§ THE RECORDS:
* * *

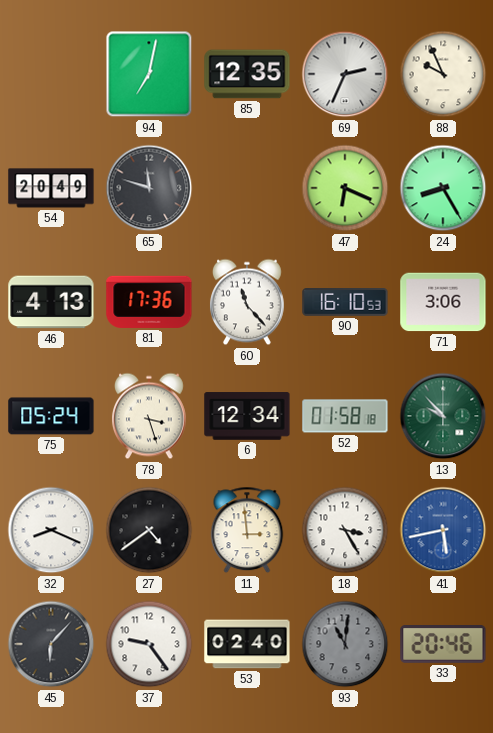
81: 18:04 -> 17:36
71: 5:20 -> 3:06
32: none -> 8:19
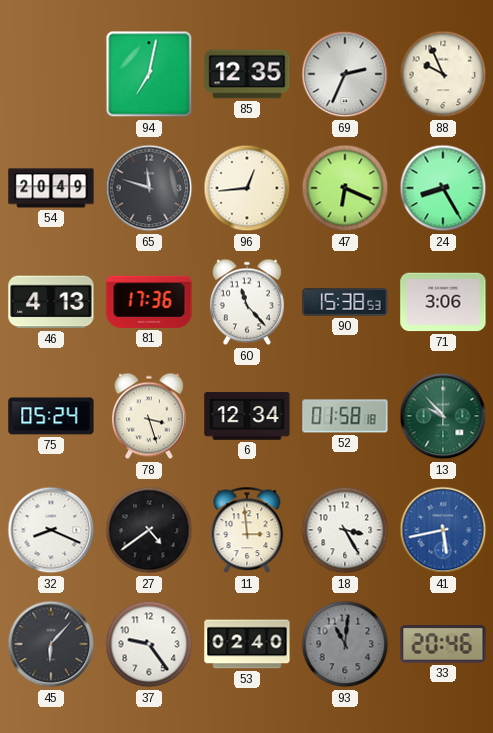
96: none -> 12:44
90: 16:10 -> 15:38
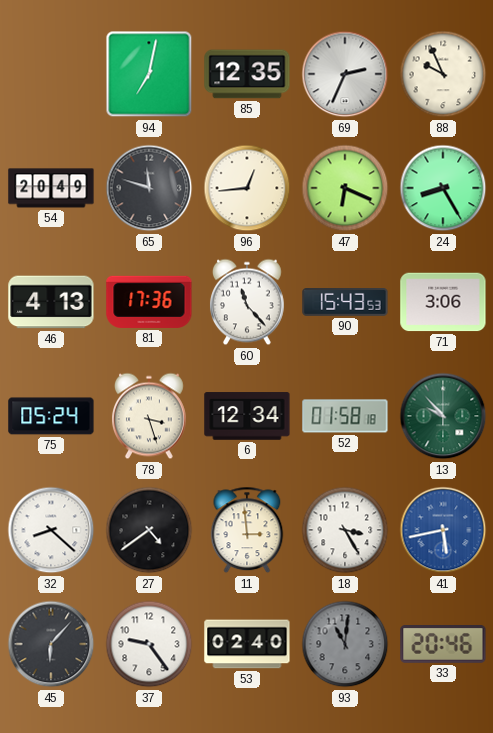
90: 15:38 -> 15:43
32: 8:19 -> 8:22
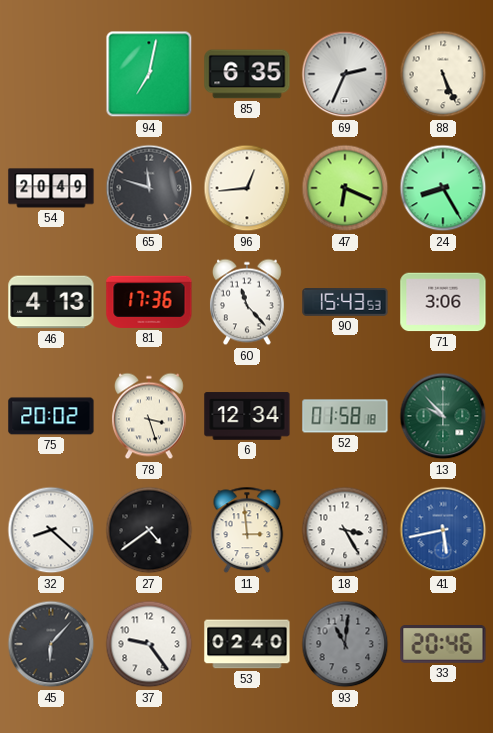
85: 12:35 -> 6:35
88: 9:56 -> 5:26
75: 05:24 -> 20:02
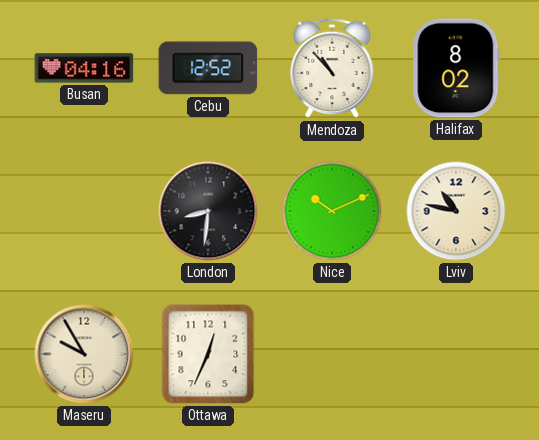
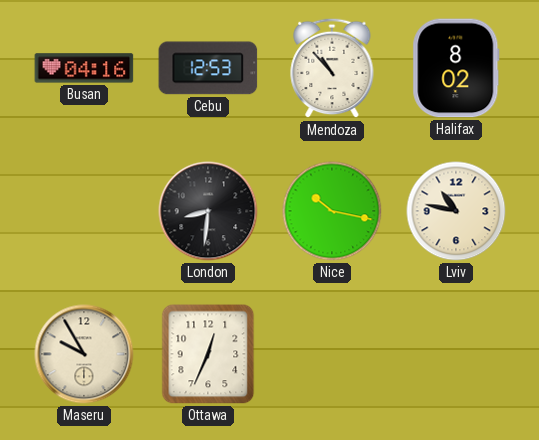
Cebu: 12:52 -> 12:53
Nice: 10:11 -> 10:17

* * *

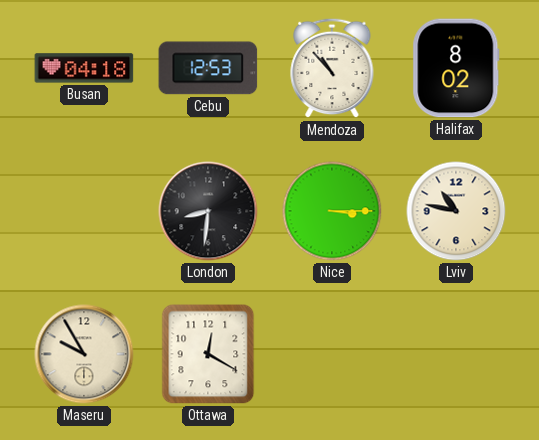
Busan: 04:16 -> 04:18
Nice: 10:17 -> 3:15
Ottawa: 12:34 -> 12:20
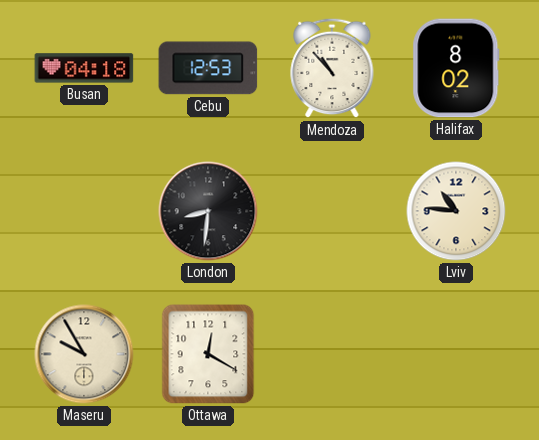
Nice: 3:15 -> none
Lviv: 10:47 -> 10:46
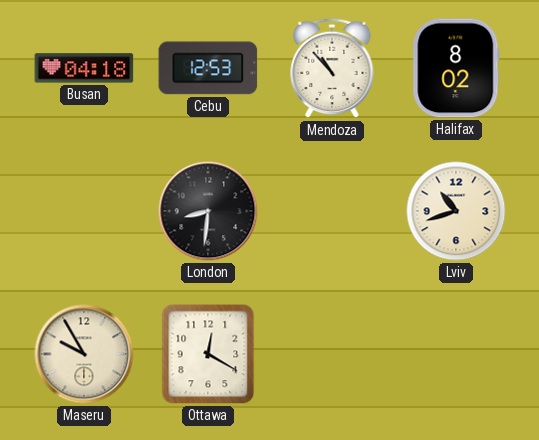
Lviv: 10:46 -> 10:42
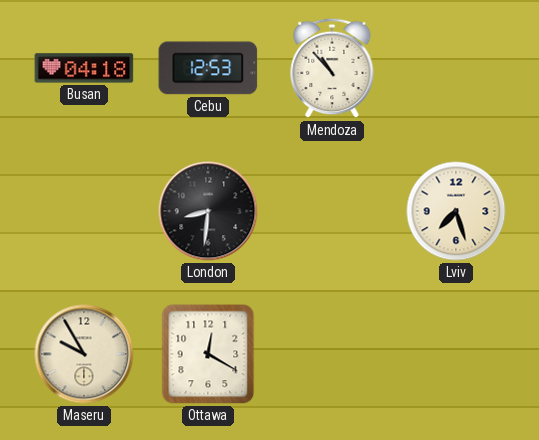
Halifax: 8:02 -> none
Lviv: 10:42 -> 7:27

* * *

§ EXERCISE GOAL: Copy out the records from the line containing "Busan: 04:16 -> 04:18" through the line containing "Lviv: 10:42 -> 7:27", with both of those lines included. Leave out the picture lines.

§ OUTPUT BELOW:
Busan: 04:16 -> 04:18
Nice: 10:17 -> 3:15
Ottawa: 12:34 -> 12:20
Nice: 3:15 -> none
Lviv: 10:47 -> 10:46
Lviv: 10:46 -> 10:42
Halifax: 8:02 -> none
Lviv: 10:42 -> 7:27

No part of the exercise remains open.